• _What you will do_
Lines from the line with "none -> brown brick A4:A5 level 1" to the line with "purple brick E4:G4" in the entries below, and only those, must be output exactly, with both ends included.

• _Exercise data_

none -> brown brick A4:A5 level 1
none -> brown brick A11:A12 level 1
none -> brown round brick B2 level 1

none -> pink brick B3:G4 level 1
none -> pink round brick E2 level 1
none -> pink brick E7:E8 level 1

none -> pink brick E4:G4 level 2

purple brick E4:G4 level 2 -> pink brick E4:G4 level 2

* * *

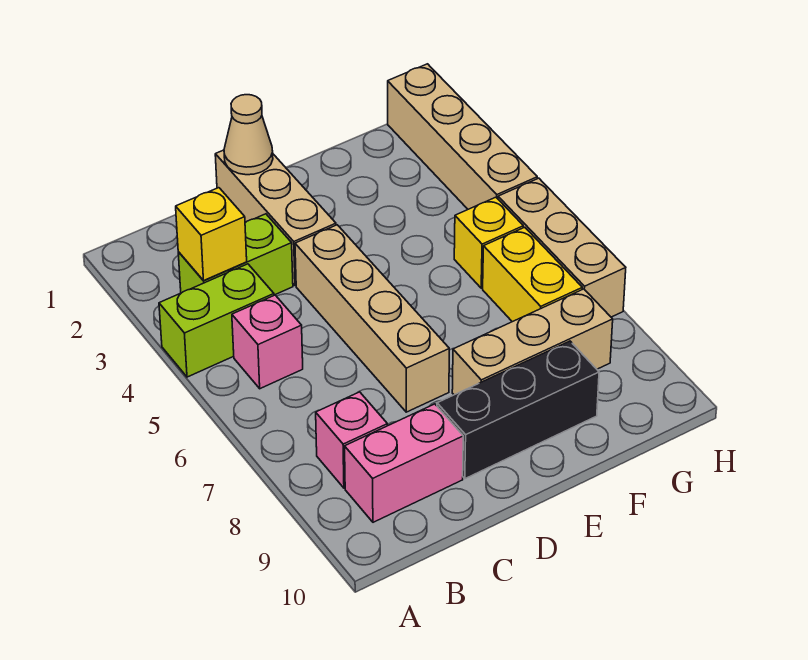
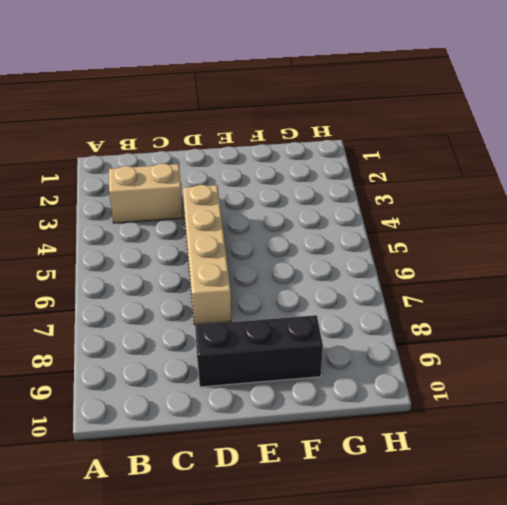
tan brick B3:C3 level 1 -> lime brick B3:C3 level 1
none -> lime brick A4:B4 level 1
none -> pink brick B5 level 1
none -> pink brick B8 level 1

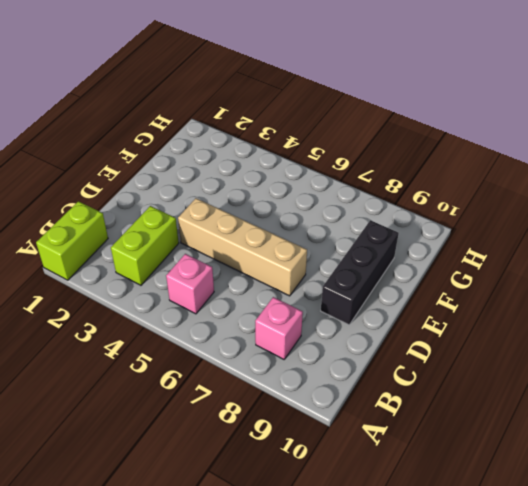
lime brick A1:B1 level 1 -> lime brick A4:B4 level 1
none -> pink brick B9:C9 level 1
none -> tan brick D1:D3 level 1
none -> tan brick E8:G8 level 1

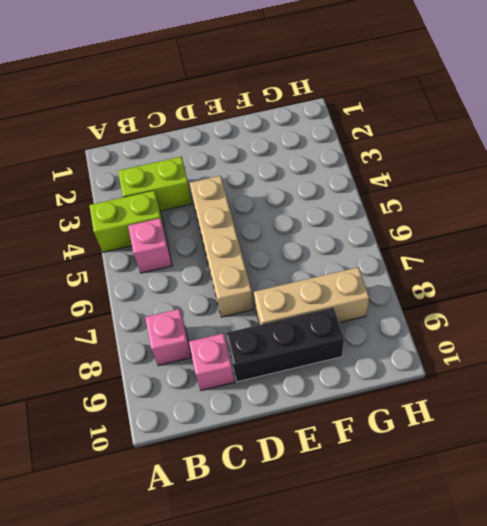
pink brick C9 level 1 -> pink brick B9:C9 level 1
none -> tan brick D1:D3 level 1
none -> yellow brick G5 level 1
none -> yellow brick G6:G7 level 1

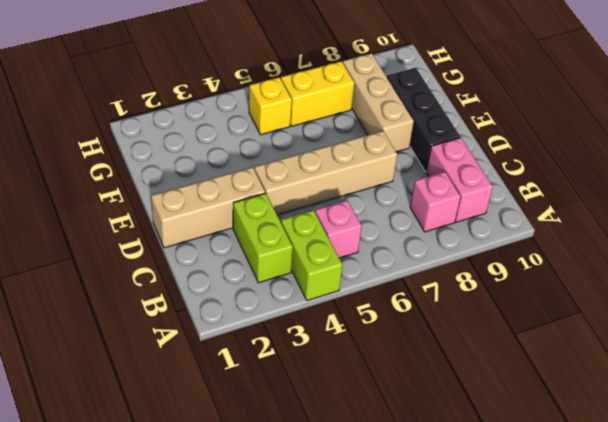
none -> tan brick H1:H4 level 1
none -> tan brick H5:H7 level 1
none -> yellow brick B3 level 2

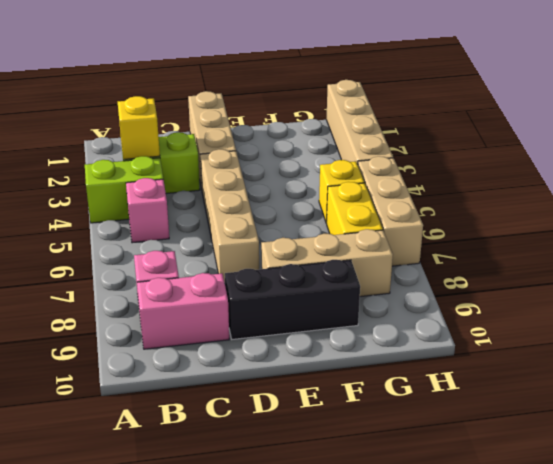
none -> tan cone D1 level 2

---

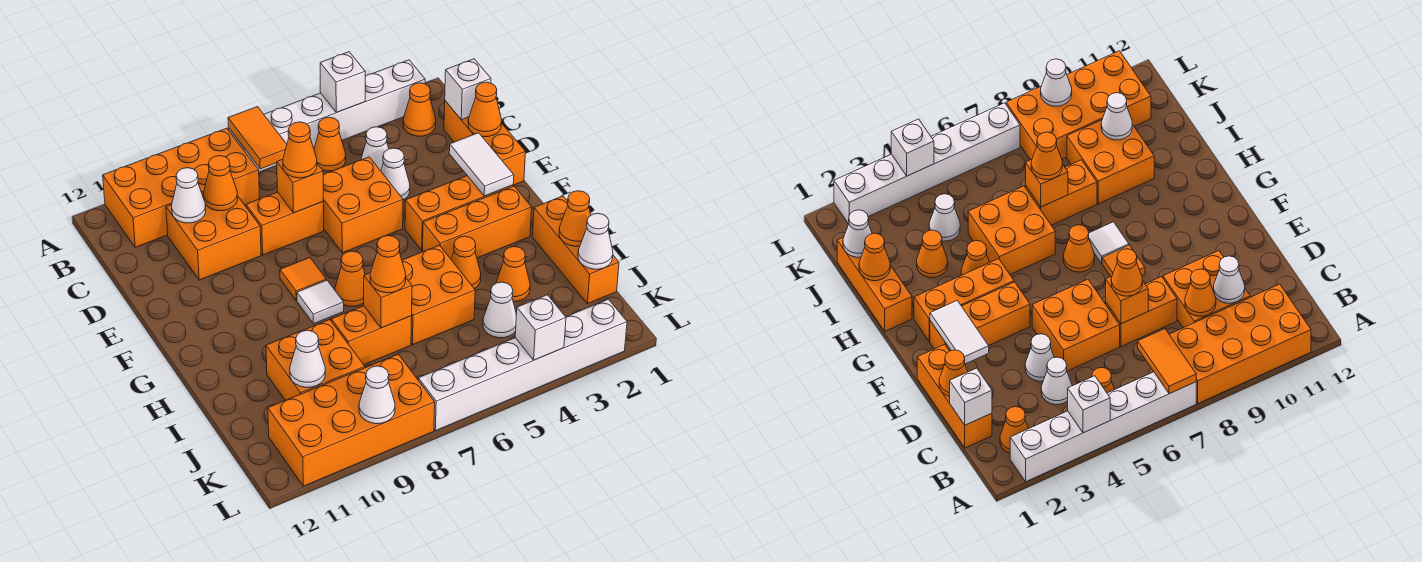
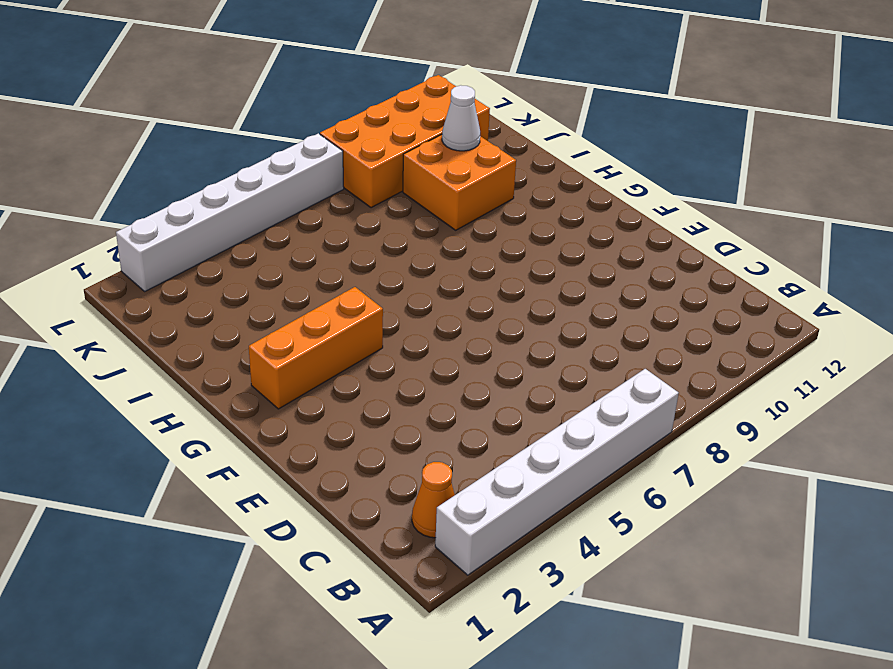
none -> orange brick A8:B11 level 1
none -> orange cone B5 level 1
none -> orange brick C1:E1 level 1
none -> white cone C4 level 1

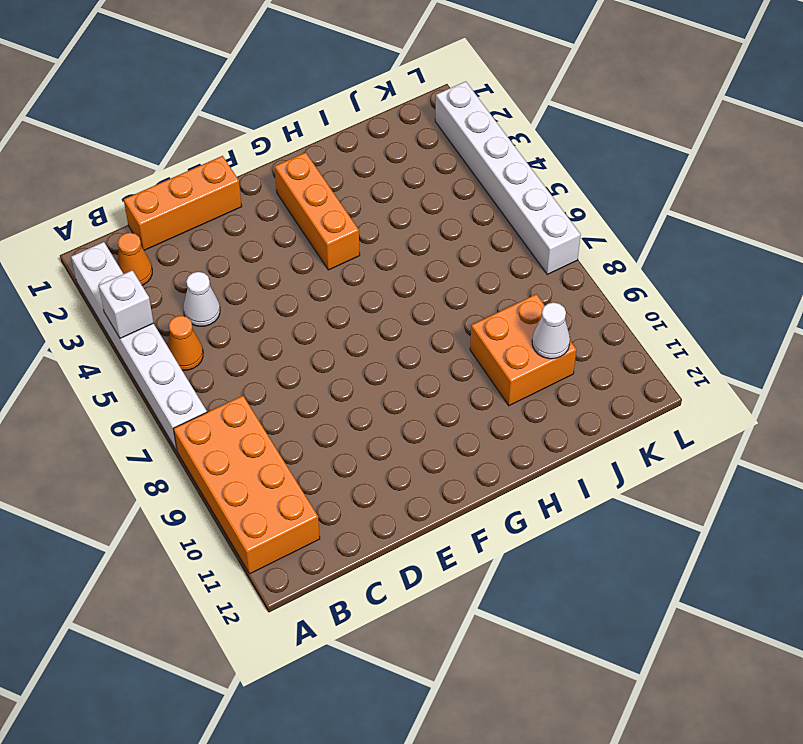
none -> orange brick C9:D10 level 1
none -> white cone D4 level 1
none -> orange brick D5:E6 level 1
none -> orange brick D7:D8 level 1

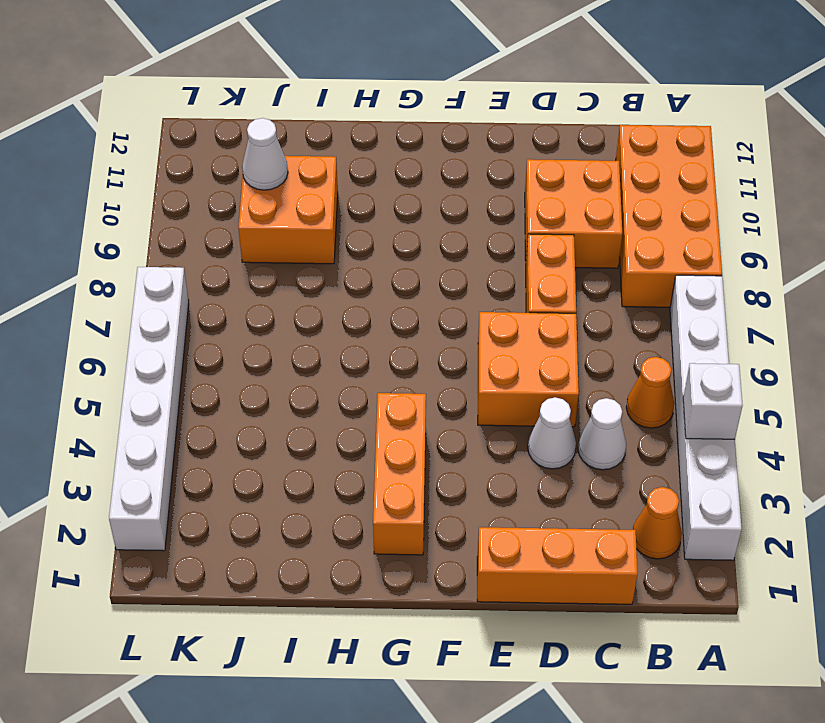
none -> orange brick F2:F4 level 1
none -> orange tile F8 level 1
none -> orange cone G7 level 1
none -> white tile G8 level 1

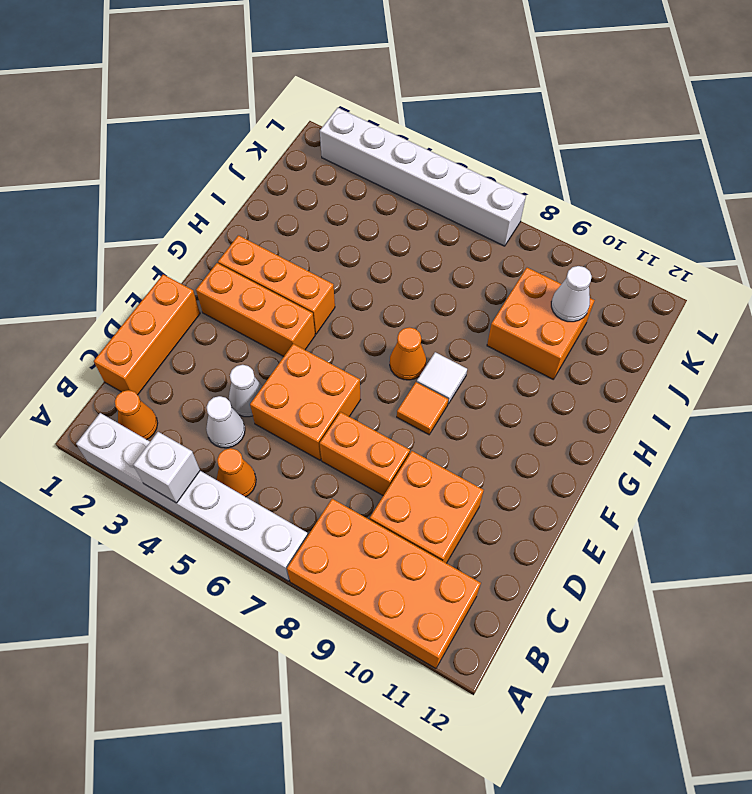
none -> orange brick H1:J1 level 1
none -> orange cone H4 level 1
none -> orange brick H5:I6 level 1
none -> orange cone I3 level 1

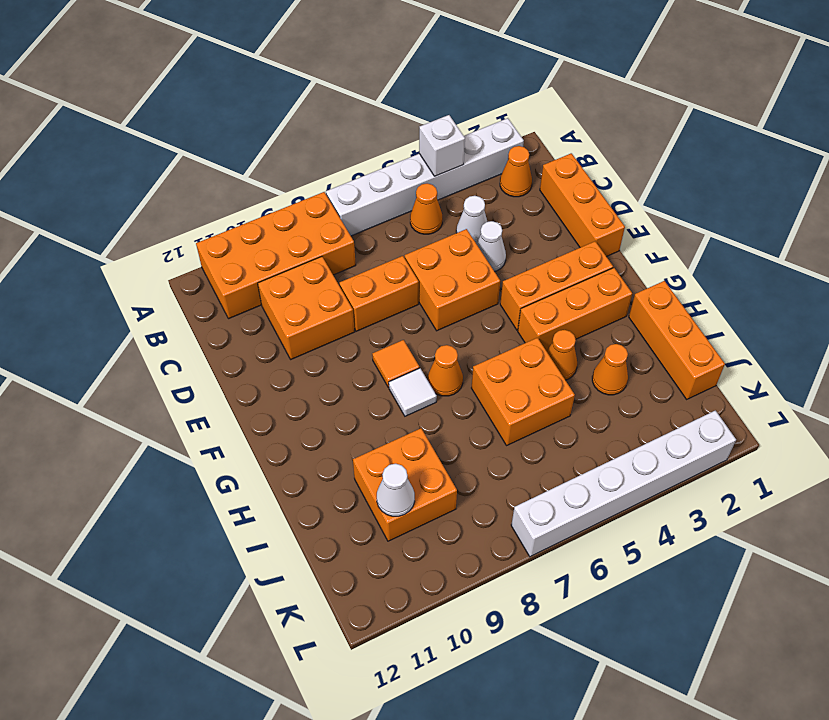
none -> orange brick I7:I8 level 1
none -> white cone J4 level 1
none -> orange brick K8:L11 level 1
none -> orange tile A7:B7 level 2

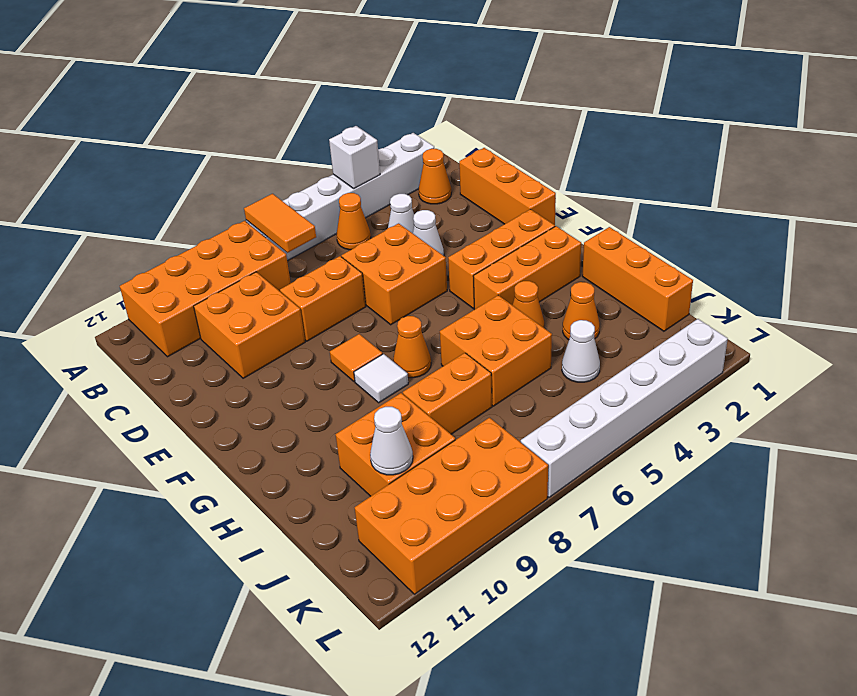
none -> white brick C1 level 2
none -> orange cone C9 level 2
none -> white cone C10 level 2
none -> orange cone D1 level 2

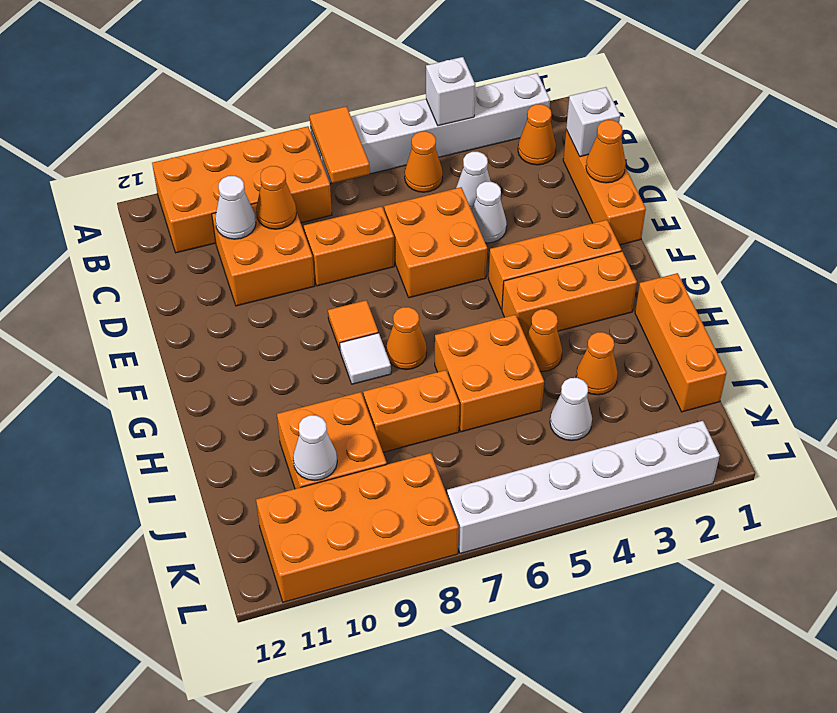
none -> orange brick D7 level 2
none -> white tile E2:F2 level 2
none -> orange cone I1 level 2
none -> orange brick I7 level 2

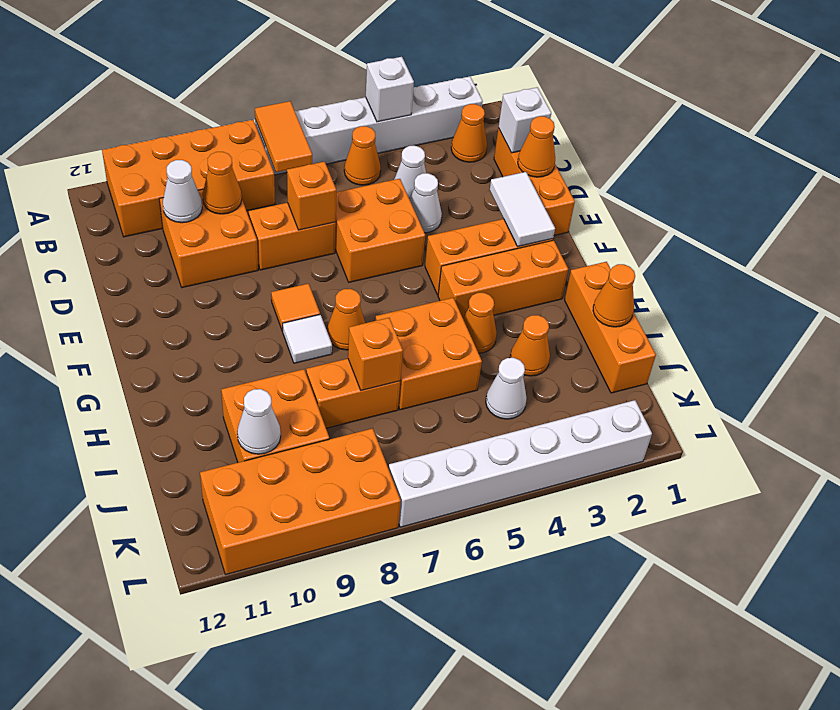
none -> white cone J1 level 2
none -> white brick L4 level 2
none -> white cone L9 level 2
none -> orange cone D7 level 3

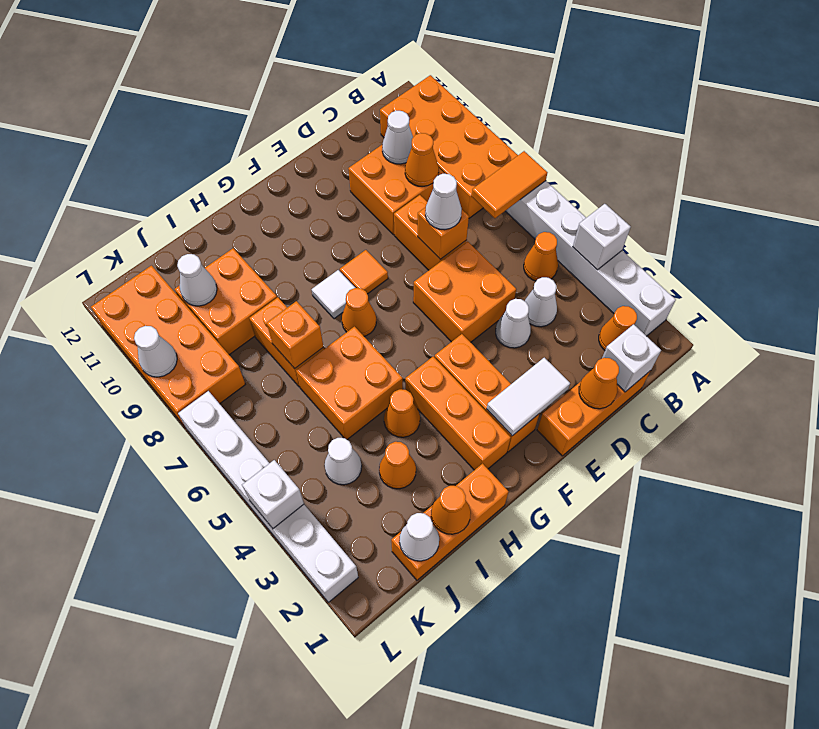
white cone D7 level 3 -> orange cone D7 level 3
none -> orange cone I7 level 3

• _Completed exercise_
none -> brown brick A4:A5 level 1
none -> brown brick A11:A12 level 1
none -> brown round brick B2 level 1

none -> pink brick B3:G4 level 1
none -> pink round brick E2 level 1
none -> pink brick E7:E8 level 1

none -> pink brick E4:G4 level 2

purple brick E4:G4 level 2 -> pink brick E4:G4 level 2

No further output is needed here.